◆ LISTED RECORDS:

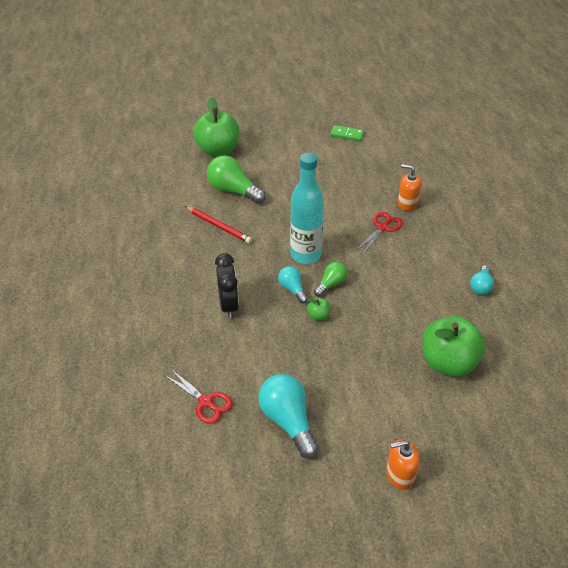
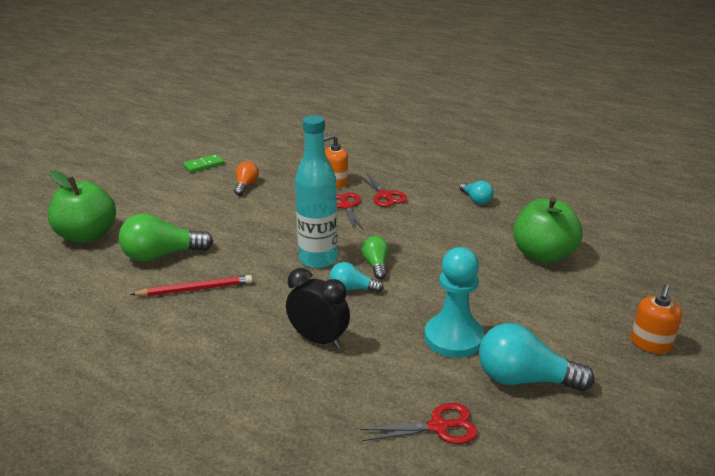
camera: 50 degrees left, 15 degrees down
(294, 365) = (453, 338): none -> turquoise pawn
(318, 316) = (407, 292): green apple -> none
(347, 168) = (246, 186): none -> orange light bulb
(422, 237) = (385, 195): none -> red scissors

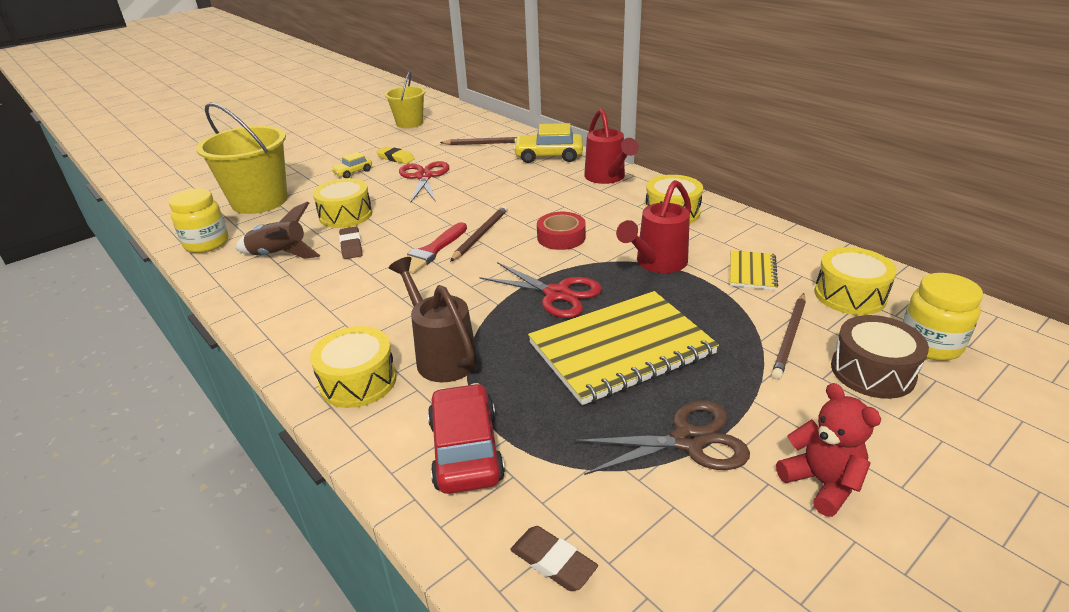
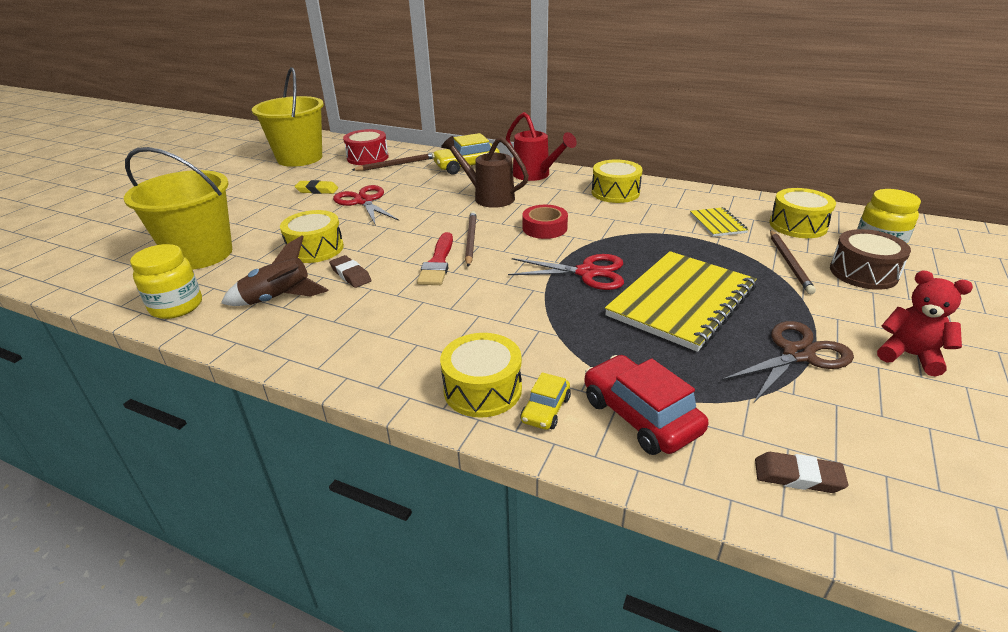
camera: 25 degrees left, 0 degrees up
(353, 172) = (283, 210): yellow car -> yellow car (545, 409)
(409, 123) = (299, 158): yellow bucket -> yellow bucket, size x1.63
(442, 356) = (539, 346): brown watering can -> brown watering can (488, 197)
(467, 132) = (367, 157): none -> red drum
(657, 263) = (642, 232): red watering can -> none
---
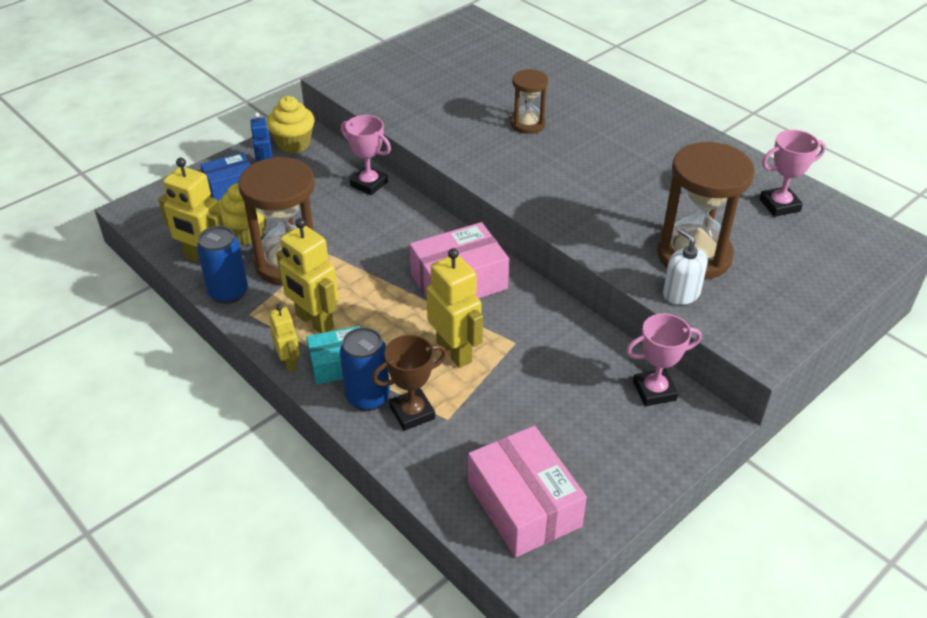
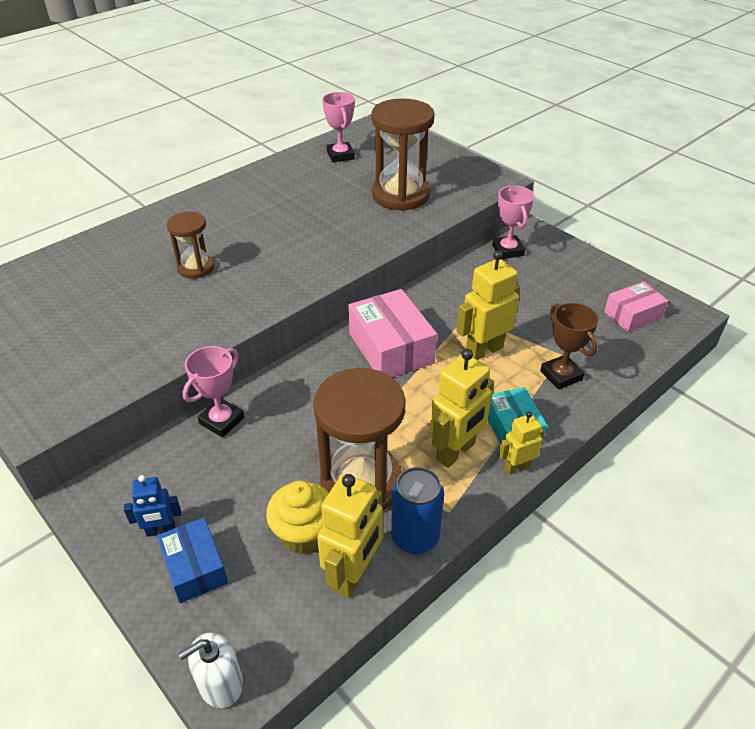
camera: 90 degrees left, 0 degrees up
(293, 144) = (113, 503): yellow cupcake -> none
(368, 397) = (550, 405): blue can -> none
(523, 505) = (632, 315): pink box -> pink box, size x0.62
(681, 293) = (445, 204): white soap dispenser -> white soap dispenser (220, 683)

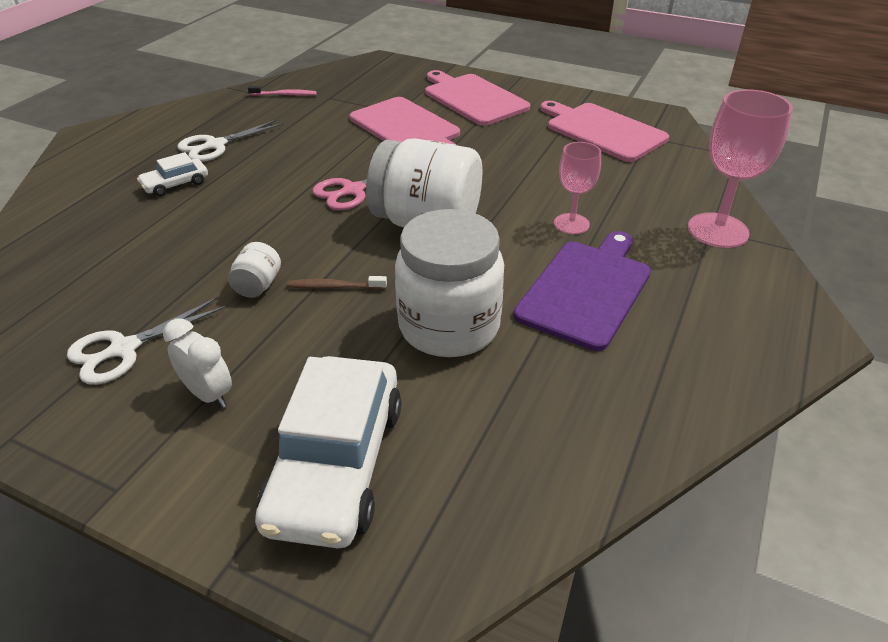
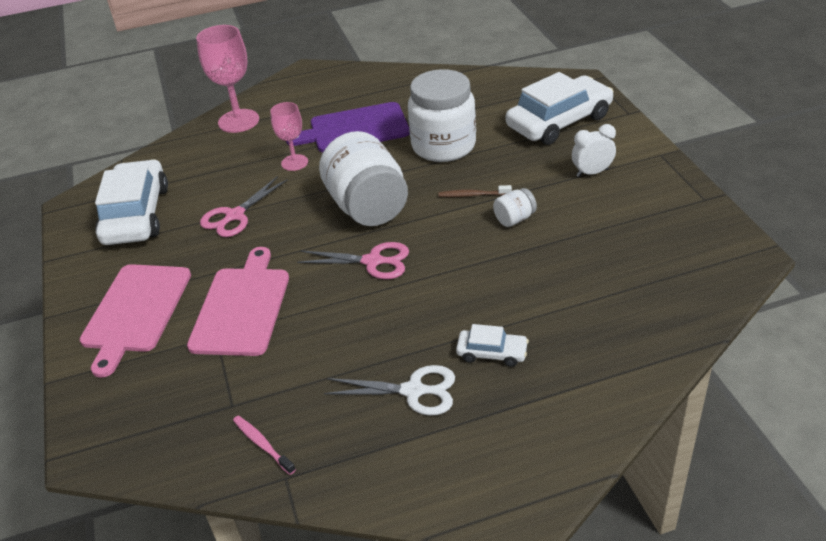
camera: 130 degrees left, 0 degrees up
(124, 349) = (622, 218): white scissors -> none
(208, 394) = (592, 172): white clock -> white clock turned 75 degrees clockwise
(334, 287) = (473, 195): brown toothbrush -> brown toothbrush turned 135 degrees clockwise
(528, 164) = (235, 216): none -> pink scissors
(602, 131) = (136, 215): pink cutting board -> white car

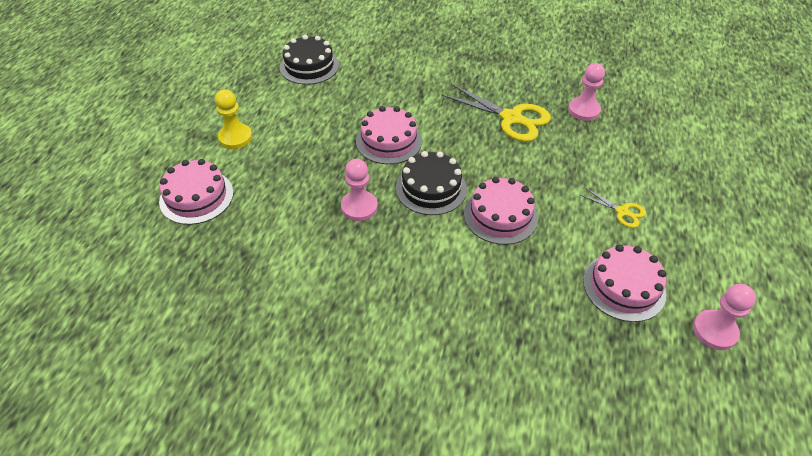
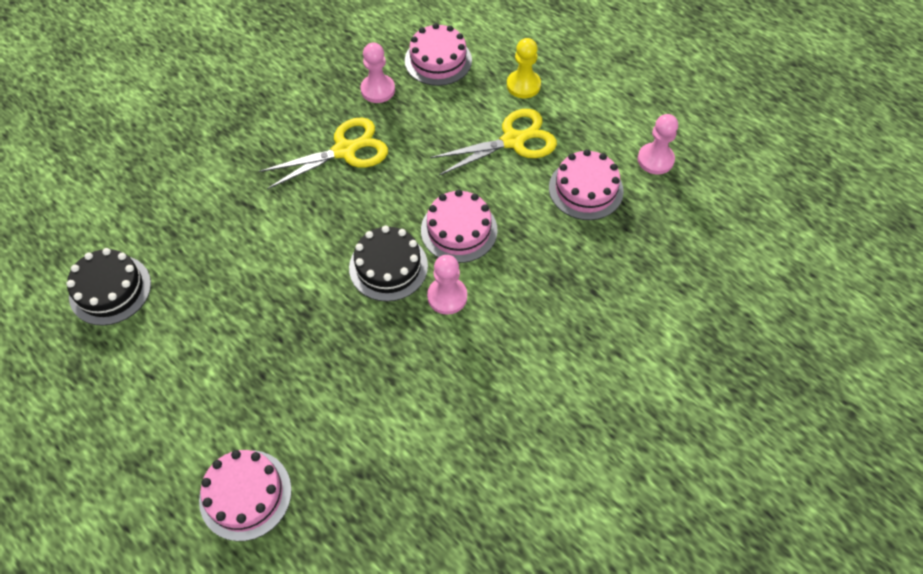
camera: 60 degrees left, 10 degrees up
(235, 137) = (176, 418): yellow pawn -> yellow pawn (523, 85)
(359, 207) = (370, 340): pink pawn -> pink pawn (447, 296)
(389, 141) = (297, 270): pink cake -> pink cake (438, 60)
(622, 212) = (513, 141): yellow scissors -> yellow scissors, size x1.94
--
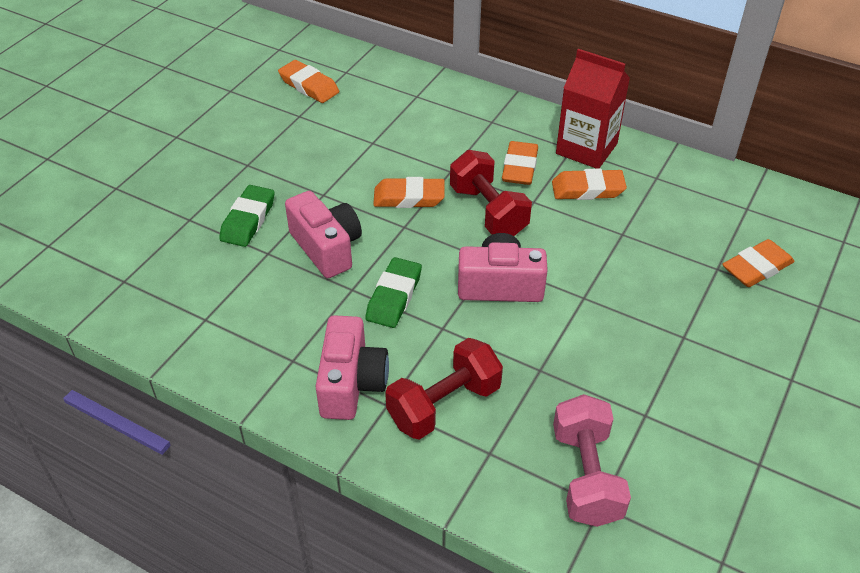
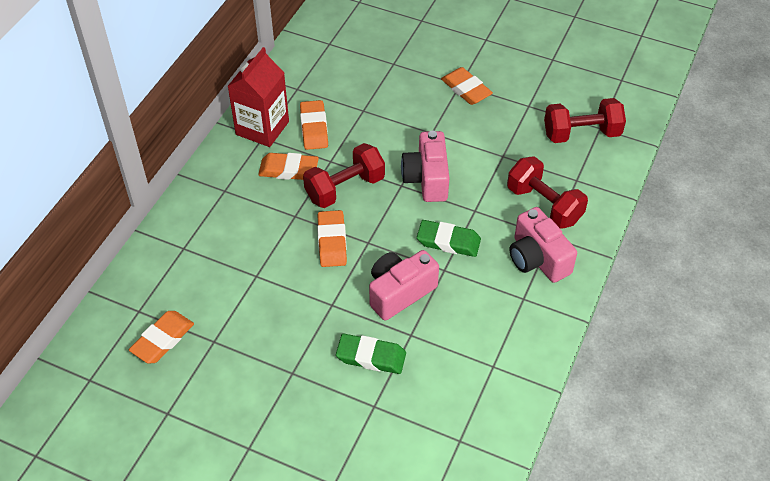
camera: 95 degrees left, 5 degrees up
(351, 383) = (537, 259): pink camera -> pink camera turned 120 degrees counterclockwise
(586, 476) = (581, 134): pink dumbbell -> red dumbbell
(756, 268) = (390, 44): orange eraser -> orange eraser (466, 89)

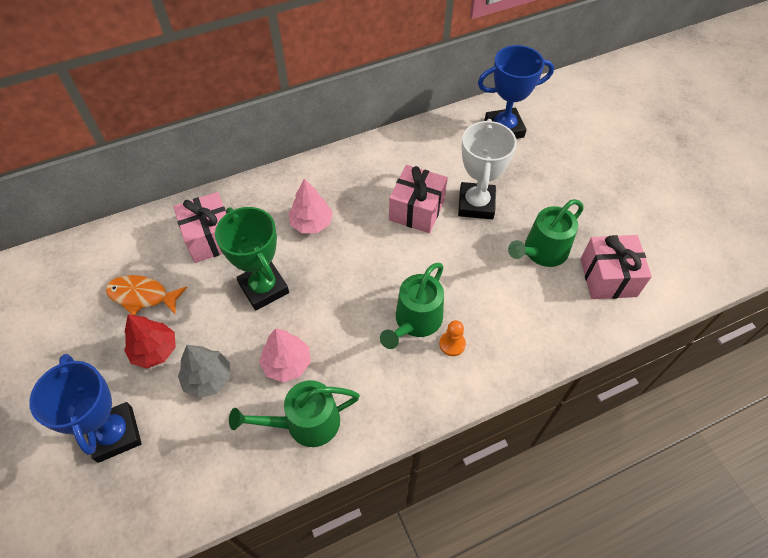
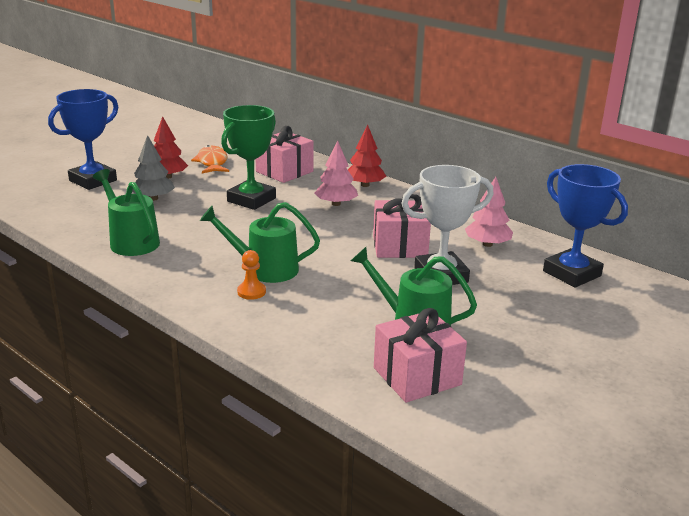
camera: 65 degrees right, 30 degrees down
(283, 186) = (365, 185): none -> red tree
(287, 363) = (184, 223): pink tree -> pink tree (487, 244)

◆ REQUIRED WORK: In the records above, find the line with "camera: 50 degrees left, 15 degrees down" and the line with "(657, 263) = (642, 232): red"; please transcribe exactly those two lines and all lines between them, omitting any picture.

◆ TASK RESPONSE:
camera: 50 degrees left, 15 degrees down
(294, 365) = (453, 338): none -> turquoise pawn
(318, 316) = (407, 292): green apple -> none
(347, 168) = (246, 186): none -> orange light bulb
(422, 237) = (385, 195): none -> red scissors

camera: 25 degrees left, 0 degrees up
(353, 172) = (283, 210): yellow car -> yellow car (545, 409)
(409, 123) = (299, 158): yellow bucket -> yellow bucket, size x1.63
(442, 356) = (539, 346): brown watering can -> brown watering can (488, 197)
(467, 132) = (367, 157): none -> red drum
(657, 263) = (642, 232): red watering can -> none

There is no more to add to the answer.